TASK DESCRIPTION: Once you reach the line that holds "(303, 270) = (326, 167): grey" in the listing below, output it and every line after it through the line that holds "(658, 343) = (660, 247): grey gift -> none", word for word.

GIVEN RECORDS:
══════

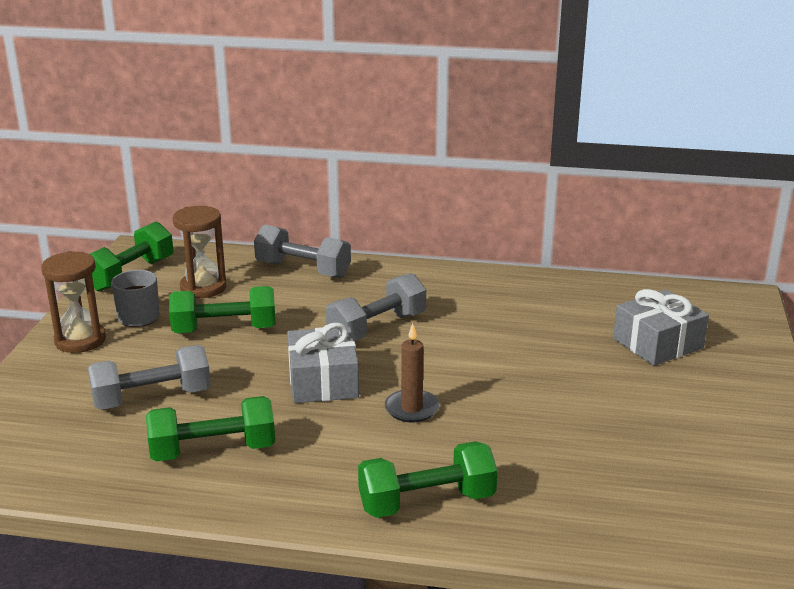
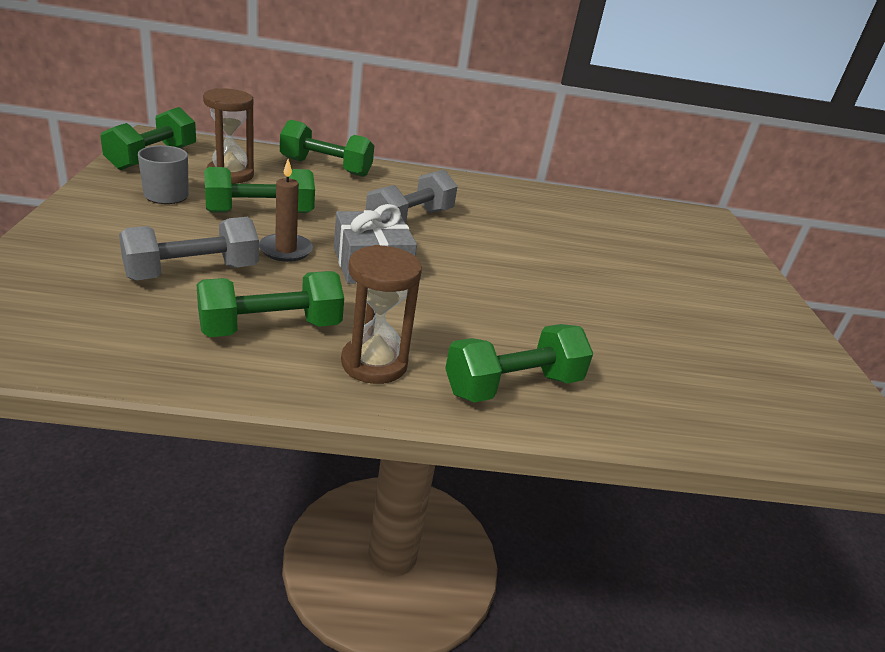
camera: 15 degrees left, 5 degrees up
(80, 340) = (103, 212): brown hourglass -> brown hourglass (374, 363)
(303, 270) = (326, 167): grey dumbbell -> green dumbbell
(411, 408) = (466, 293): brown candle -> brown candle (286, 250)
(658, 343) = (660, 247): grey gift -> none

══════

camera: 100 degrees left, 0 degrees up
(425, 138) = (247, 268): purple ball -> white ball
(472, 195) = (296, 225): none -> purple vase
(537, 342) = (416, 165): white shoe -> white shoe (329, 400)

══════

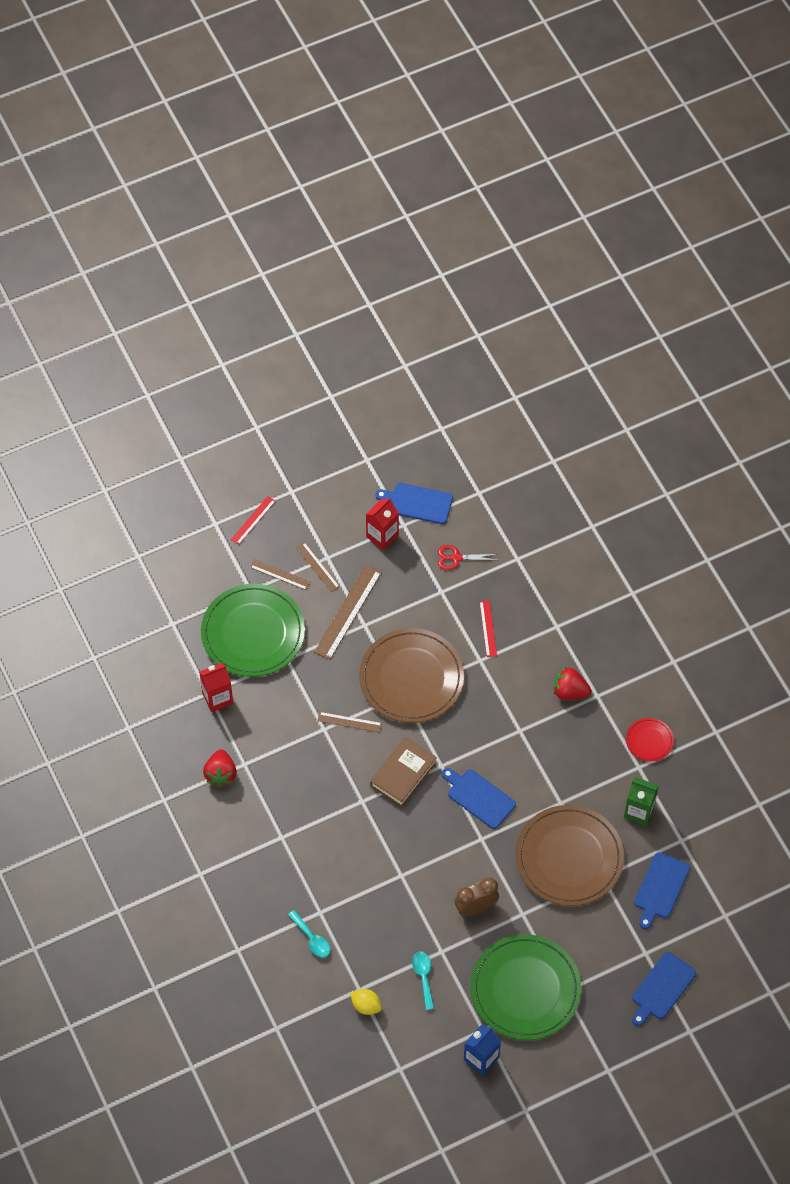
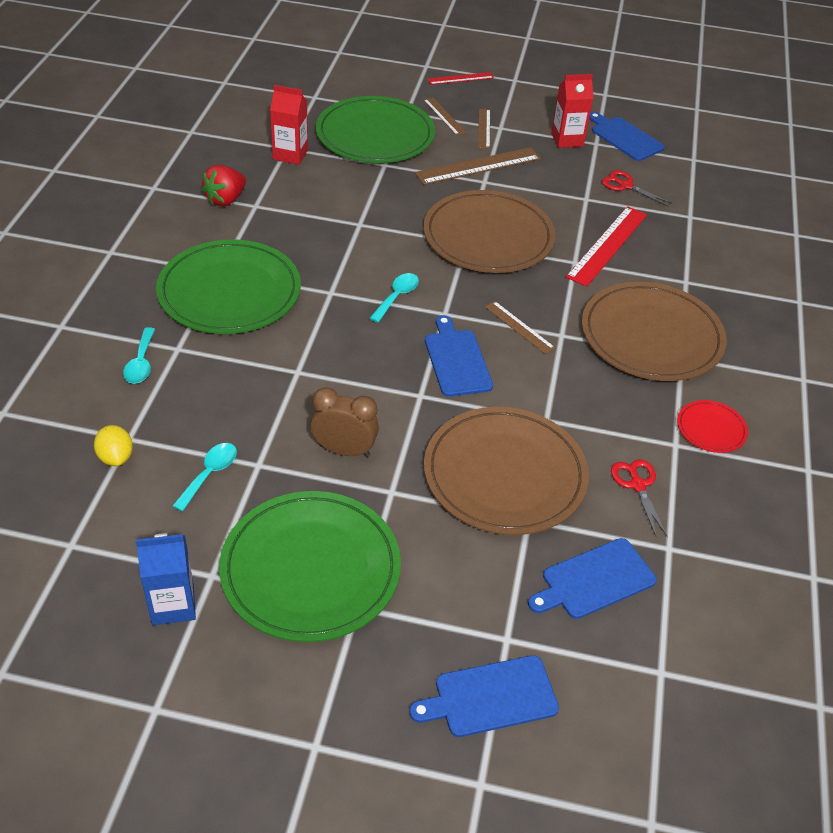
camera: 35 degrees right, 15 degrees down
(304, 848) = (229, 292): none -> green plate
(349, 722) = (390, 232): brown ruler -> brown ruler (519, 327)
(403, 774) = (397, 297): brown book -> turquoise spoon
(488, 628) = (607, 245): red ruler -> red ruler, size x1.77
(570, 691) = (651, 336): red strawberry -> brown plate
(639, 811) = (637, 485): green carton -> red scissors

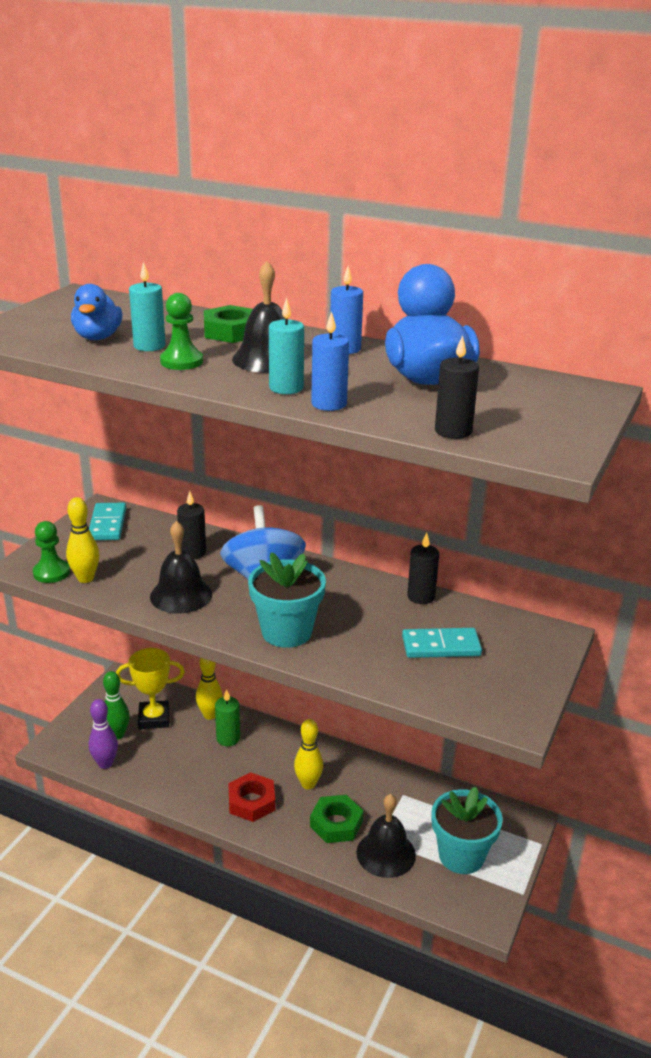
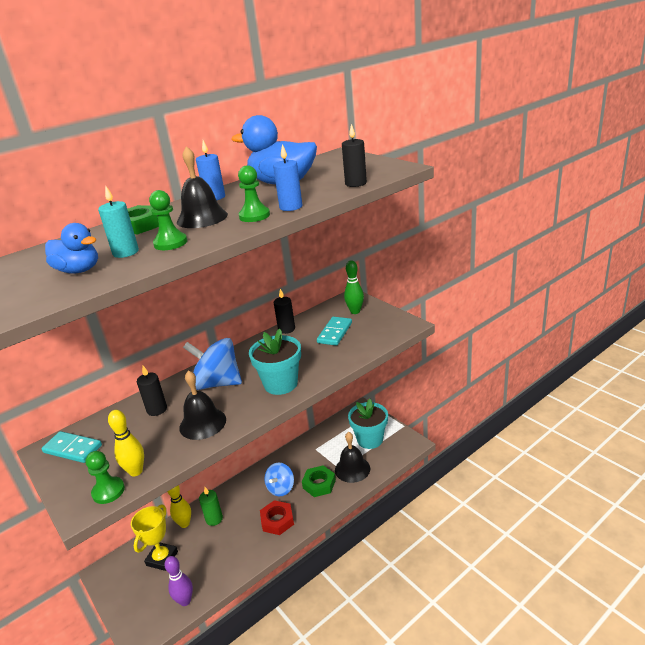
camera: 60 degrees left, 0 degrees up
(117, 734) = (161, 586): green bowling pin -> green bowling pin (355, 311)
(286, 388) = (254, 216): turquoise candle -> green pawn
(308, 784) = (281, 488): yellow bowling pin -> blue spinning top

══════

EXERCISE RESPONSE:
(303, 270) = (326, 167): grey dumbbell -> green dumbbell
(411, 408) = (466, 293): brown candle -> brown candle (286, 250)
(658, 343) = (660, 247): grey gift -> none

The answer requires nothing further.